▸ Required work
All lines between the one holding "grey brush: [32,464,140,505]" and the end of the material below, both ends included, should be restated exactly.

▸ Data to process
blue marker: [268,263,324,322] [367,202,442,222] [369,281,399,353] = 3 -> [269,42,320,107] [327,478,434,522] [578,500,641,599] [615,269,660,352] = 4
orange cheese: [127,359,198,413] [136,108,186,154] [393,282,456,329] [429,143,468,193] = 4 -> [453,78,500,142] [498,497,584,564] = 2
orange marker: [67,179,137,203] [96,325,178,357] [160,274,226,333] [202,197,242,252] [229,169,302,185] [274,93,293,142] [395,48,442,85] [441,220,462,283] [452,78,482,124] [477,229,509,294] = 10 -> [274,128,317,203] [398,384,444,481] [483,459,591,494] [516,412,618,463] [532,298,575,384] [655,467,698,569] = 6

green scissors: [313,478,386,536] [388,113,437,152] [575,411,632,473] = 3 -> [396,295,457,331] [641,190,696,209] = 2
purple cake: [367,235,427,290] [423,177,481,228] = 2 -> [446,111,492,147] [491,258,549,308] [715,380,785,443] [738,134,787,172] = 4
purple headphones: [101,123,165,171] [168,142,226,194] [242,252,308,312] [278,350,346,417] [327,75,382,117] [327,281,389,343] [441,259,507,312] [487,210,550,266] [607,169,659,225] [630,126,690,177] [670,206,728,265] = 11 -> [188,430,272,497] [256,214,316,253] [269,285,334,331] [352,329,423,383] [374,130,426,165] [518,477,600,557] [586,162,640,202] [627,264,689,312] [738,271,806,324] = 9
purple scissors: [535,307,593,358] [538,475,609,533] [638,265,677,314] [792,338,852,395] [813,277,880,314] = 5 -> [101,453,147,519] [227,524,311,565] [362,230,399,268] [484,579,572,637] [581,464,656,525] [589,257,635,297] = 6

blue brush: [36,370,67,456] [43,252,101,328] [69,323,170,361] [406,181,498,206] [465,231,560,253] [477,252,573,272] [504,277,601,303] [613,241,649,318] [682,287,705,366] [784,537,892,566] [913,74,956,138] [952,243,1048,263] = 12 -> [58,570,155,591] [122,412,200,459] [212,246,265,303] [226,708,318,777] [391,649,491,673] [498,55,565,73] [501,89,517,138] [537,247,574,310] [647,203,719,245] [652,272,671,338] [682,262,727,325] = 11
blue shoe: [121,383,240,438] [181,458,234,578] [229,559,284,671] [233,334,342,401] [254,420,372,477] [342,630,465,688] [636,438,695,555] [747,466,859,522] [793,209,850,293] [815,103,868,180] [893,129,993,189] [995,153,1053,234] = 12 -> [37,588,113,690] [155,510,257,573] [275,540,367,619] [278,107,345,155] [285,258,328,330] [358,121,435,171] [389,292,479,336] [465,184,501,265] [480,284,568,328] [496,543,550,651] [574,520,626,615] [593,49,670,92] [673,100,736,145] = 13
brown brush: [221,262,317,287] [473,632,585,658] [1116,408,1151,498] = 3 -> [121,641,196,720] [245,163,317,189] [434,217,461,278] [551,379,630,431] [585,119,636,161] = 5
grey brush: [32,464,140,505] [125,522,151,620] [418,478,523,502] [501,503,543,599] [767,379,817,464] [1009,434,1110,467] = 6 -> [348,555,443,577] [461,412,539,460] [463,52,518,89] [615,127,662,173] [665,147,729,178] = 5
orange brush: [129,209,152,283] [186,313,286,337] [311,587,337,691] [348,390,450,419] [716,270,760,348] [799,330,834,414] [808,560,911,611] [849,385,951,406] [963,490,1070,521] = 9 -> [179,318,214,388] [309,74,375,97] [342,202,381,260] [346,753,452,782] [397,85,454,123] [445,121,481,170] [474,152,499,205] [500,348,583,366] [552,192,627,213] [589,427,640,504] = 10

▸ Result of this exercise
grey brush: [32,464,140,505] [125,522,151,620] [418,478,523,502] [501,503,543,599] [767,379,817,464] [1009,434,1110,467] = 6 -> [348,555,443,577] [461,412,539,460] [463,52,518,89] [615,127,662,173] [665,147,729,178] = 5
orange brush: [129,209,152,283] [186,313,286,337] [311,587,337,691] [348,390,450,419] [716,270,760,348] [799,330,834,414] [808,560,911,611] [849,385,951,406] [963,490,1070,521] = 9 -> [179,318,214,388] [309,74,375,97] [342,202,381,260] [346,753,452,782] [397,85,454,123] [445,121,481,170] [474,152,499,205] [500,348,583,366] [552,192,627,213] [589,427,640,504] = 10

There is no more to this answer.